Dataset extract »
◇ ◇ ◇ ◇

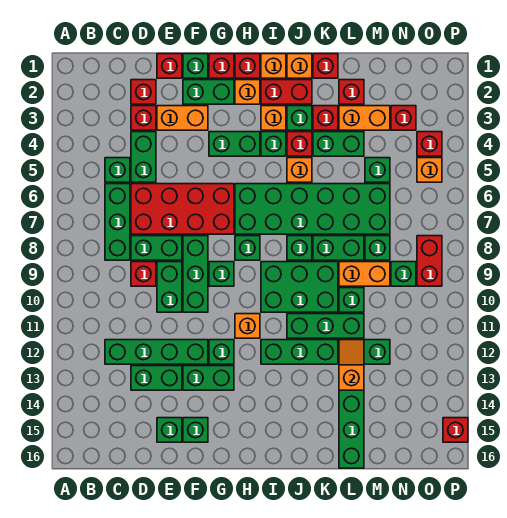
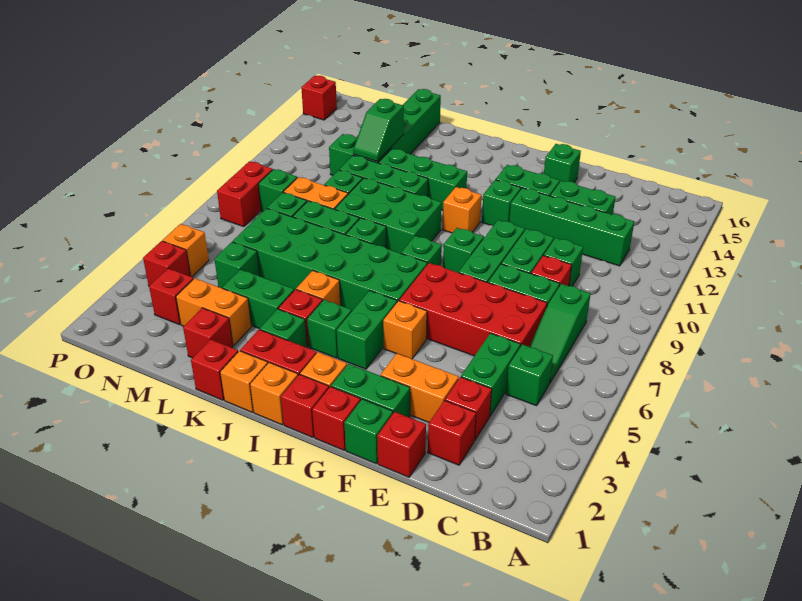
green brick C6:C8 level 1 -> green slope C6:C8 level 1 top 8
green brick E15 level 1 -> green brick D10 level 1
green brick G4:H4 level 1 -> green brick H4:H5 level 1
orange brick I3 level 1 -> orange brick G5 level 1
red brick K3 level 1 -> none
orange slope L12:L13 level 2 top 13 -> green slope L12:L13 level 2 top 13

◇ ◇ ◇ ◇

Give back every record precisely as it stands, without the images.

green brick C6:C8 level 1 -> green slope C6:C8 level 1 top 8
green brick E15 level 1 -> green brick D10 level 1
green brick G4:H4 level 1 -> green brick H4:H5 level 1
orange brick I3 level 1 -> orange brick G5 level 1
red brick K3 level 1 -> none
orange slope L12:L13 level 2 top 13 -> green slope L12:L13 level 2 top 13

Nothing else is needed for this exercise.